Task goal
Check every line of the data below for the string "star", and copy the ones that hold it.

——

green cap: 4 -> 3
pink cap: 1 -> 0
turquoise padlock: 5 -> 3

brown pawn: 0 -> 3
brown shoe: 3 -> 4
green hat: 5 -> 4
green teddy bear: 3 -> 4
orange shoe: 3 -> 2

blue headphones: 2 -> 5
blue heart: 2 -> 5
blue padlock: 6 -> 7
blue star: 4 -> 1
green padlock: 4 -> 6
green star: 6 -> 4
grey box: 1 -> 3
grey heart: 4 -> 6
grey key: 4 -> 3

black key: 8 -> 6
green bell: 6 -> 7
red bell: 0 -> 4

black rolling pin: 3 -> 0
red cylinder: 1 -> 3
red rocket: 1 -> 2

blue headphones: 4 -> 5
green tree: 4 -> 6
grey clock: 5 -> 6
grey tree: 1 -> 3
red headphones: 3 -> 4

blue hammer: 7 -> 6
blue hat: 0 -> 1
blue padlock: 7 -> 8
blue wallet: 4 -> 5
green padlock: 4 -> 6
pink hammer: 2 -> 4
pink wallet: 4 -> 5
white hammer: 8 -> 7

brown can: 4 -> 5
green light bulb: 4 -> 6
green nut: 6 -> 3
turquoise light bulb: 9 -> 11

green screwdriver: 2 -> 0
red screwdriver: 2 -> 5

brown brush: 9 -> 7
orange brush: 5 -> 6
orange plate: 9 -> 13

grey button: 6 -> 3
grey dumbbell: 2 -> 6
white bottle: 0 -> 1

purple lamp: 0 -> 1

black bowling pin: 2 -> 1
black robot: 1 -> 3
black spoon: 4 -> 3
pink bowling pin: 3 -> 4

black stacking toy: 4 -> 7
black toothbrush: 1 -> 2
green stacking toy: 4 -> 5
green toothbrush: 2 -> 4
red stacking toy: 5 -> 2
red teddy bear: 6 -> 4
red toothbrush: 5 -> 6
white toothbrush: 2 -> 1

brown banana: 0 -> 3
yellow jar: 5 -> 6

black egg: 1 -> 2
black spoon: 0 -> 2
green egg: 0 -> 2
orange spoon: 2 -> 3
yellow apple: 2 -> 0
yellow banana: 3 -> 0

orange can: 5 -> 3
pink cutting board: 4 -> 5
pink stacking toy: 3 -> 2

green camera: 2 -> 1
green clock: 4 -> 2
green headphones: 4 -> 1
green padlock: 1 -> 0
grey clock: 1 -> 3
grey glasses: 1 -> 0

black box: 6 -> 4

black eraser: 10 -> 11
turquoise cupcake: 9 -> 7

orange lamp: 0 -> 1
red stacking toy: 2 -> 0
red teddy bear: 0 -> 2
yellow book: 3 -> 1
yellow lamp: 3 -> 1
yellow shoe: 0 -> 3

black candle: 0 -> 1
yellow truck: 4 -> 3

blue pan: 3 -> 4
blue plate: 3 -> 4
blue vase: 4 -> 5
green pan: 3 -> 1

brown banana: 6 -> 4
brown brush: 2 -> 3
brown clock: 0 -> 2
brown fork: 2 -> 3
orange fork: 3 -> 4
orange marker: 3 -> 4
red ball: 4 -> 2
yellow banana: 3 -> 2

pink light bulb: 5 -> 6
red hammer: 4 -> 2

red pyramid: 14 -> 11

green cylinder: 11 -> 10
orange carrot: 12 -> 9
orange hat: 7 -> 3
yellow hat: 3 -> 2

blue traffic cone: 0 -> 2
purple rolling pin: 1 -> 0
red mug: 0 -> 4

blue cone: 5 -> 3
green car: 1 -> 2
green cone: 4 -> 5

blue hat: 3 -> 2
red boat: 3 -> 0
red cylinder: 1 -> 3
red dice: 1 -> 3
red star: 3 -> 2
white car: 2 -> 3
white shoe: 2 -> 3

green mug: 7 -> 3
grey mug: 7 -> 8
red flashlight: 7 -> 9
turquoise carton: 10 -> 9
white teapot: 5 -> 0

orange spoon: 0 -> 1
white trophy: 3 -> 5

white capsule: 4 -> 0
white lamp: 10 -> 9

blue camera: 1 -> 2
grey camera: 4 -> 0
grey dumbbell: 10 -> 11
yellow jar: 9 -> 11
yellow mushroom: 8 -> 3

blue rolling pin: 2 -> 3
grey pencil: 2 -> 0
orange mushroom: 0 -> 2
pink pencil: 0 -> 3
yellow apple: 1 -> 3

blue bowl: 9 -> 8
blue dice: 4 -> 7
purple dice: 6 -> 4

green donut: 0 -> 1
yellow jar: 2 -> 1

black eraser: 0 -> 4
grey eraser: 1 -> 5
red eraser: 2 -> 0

——

Completed task
blue star: 4 -> 1
green star: 6 -> 4
red star: 3 -> 2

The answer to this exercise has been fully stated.